● **Task goal**
Your response should be the complete listing, returned exactly as written.

● **Input data**
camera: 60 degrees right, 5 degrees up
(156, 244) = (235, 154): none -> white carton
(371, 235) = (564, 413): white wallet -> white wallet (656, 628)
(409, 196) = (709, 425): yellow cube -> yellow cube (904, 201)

● **Expected answer**
camera: 60 degrees right, 5 degrees up
(156, 244) = (235, 154): none -> white carton
(371, 235) = (564, 413): white wallet -> white wallet (656, 628)
(409, 196) = (709, 425): yellow cube -> yellow cube (904, 201)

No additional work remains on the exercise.